--- Task brief ---
Please give back each line below unchanged; none of the pictures should appear.

--- Data extract ---
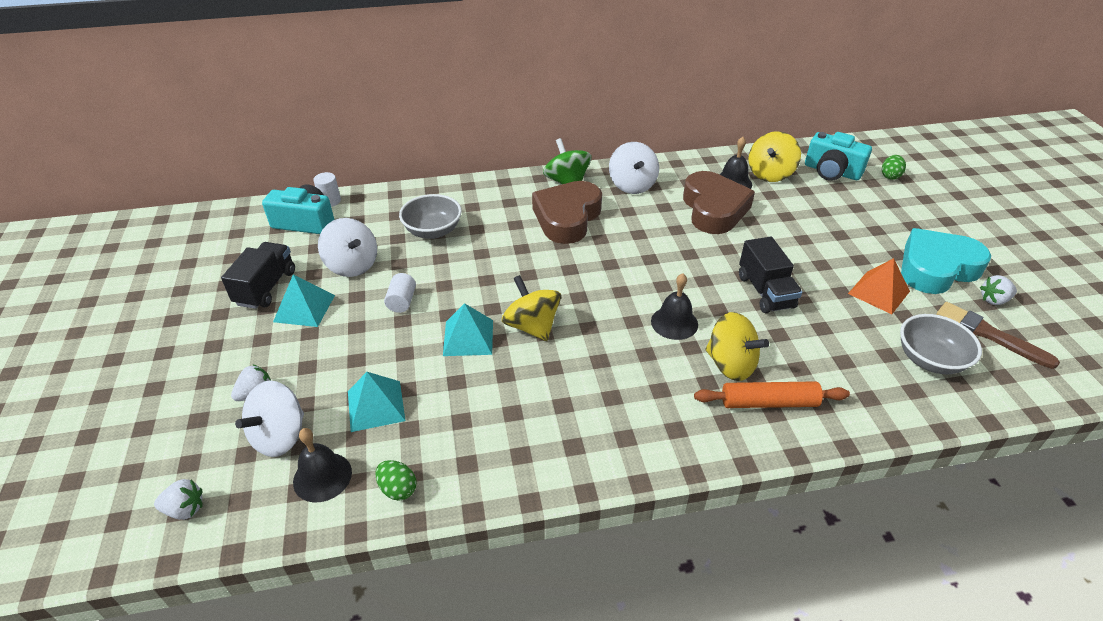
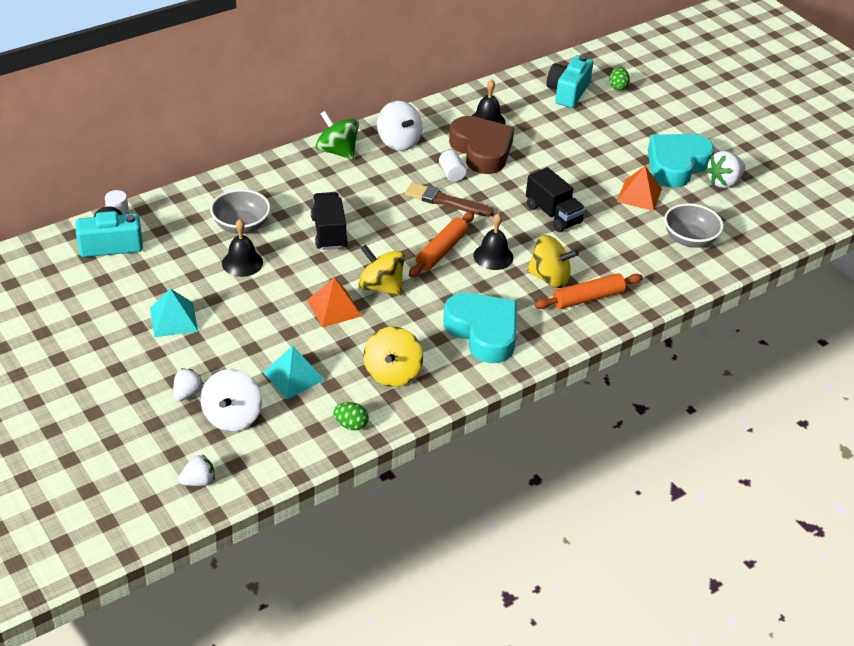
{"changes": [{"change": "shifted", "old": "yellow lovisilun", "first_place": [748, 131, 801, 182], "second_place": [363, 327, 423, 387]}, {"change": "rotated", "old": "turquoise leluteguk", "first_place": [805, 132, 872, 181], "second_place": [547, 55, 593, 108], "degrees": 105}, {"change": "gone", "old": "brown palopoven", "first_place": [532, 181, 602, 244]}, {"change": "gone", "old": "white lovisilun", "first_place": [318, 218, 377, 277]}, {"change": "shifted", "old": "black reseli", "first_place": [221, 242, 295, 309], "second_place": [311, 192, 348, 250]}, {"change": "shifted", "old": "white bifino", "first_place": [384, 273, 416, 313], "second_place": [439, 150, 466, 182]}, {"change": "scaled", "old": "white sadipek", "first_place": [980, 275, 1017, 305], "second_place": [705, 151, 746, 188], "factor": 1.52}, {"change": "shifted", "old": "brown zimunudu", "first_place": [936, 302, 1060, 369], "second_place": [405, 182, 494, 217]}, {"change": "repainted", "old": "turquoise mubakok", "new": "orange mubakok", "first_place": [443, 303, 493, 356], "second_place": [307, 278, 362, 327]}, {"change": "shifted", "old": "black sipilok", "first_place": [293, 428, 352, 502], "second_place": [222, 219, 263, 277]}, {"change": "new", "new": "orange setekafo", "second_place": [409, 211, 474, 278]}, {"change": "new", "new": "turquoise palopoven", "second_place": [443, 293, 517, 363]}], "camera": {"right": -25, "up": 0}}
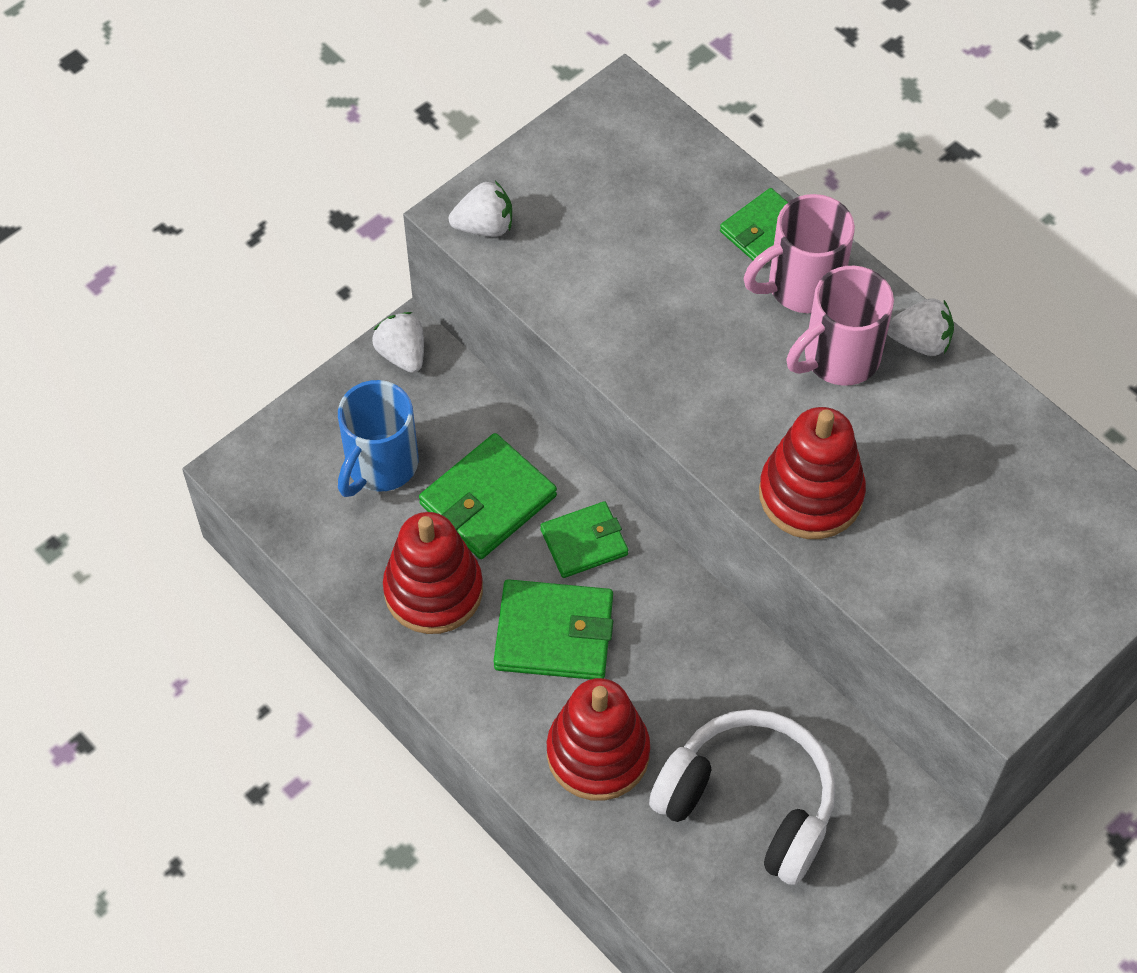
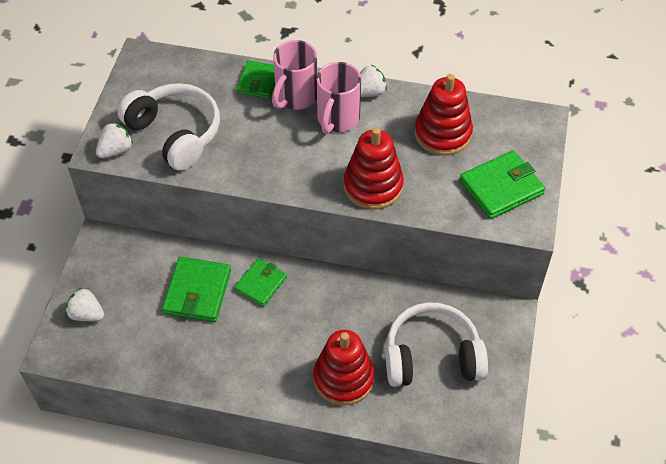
{"changes": [{"change": "shifted", "old": "white sadipek", "first_place": [372, 312, 424, 373], "second_place": [66, 287, 104, 321]}, {"change": "gone", "old": "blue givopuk", "first_place": [338, 380, 419, 497]}, {"change": "shifted", "old": "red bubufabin", "first_place": [383, 512, 483, 634], "second_place": [414, 74, 473, 156]}, {"change": "shifted", "old": "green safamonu", "first_place": [494, 579, 613, 679], "second_place": [460, 150, 545, 219]}, {"change": "new", "new": "white ravapo", "second_place": [118, 83, 220, 171]}], "camera": {"right": -35, "up": -5}}
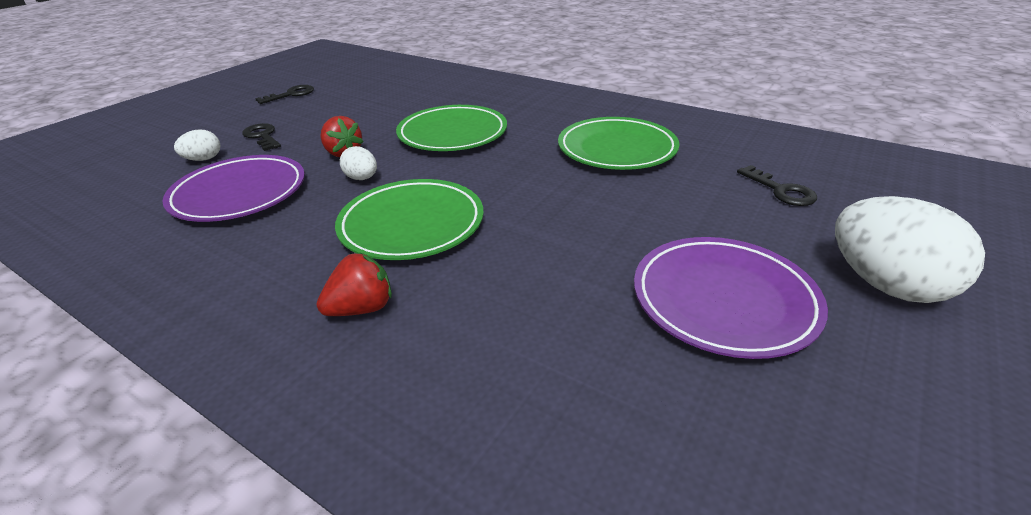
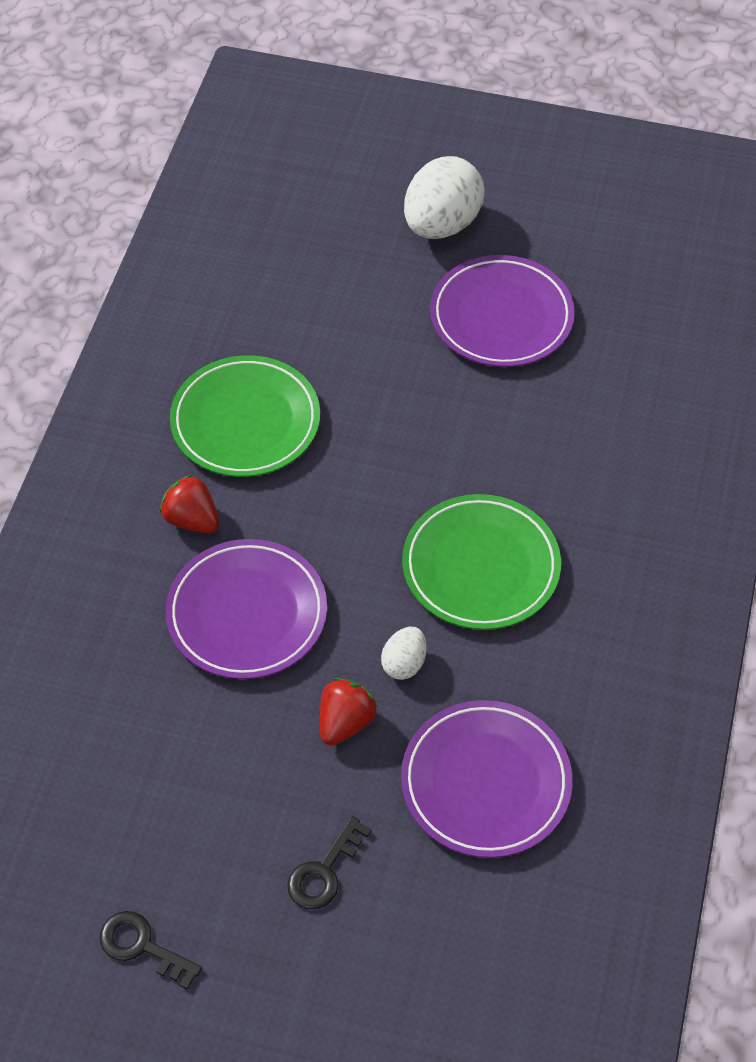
{"changes": [{"change": "repainted", "old": "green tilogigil", "new": "purple tilogigil", "first_place": [396, 105, 507, 151], "second_place": [166, 539, 327, 679]}, {"change": "gone", "old": "white nabuninex", "first_place": [174, 129, 220, 161]}, {"change": "gone", "old": "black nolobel", "first_place": [737, 165, 817, 206]}, {"change": "shifted", "old": "red sadipek", "first_place": [316, 253, 392, 316], "second_place": [160, 475, 219, 533]}], "camera": {"right": -110, "up": 20}}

--- Output for this exercise ---
{"changes": [{"change": "shifted", "old": "yellow lovisilun", "first_place": [748, 131, 801, 182], "second_place": [363, 327, 423, 387]}, {"change": "rotated", "old": "turquoise leluteguk", "first_place": [805, 132, 872, 181], "second_place": [547, 55, 593, 108], "degrees": 105}, {"change": "gone", "old": "brown palopoven", "first_place": [532, 181, 602, 244]}, {"change": "gone", "old": "white lovisilun", "first_place": [318, 218, 377, 277]}, {"change": "shifted", "old": "black reseli", "first_place": [221, 242, 295, 309], "second_place": [311, 192, 348, 250]}, {"change": "shifted", "old": "white bifino", "first_place": [384, 273, 416, 313], "second_place": [439, 150, 466, 182]}, {"change": "scaled", "old": "white sadipek", "first_place": [980, 275, 1017, 305], "second_place": [705, 151, 746, 188], "factor": 1.52}, {"change": "shifted", "old": "brown zimunudu", "first_place": [936, 302, 1060, 369], "second_place": [405, 182, 494, 217]}, {"change": "repainted", "old": "turquoise mubakok", "new": "orange mubakok", "first_place": [443, 303, 493, 356], "second_place": [307, 278, 362, 327]}, {"change": "shifted", "old": "black sipilok", "first_place": [293, 428, 352, 502], "second_place": [222, 219, 263, 277]}, {"change": "new", "new": "orange setekafo", "second_place": [409, 211, 474, 278]}, {"change": "new", "new": "turquoise palopoven", "second_place": [443, 293, 517, 363]}], "camera": {"right": -25, "up": 0}}
{"changes": [{"change": "shifted", "old": "white sadipek", "first_place": [372, 312, 424, 373], "second_place": [66, 287, 104, 321]}, {"change": "gone", "old": "blue givopuk", "first_place": [338, 380, 419, 497]}, {"change": "shifted", "old": "red bubufabin", "first_place": [383, 512, 483, 634], "second_place": [414, 74, 473, 156]}, {"change": "shifted", "old": "green safamonu", "first_place": [494, 579, 613, 679], "second_place": [460, 150, 545, 219]}, {"change": "new", "new": "white ravapo", "second_place": [118, 83, 220, 171]}], "camera": {"right": -35, "up": -5}}
{"changes": [{"change": "repainted", "old": "green tilogigil", "new": "purple tilogigil", "first_place": [396, 105, 507, 151], "second_place": [166, 539, 327, 679]}, {"change": "gone", "old": "white nabuninex", "first_place": [174, 129, 220, 161]}, {"change": "gone", "old": "black nolobel", "first_place": [737, 165, 817, 206]}, {"change": "shifted", "old": "red sadipek", "first_place": [316, 253, 392, 316], "second_place": [160, 475, 219, 533]}], "camera": {"right": -110, "up": 20}}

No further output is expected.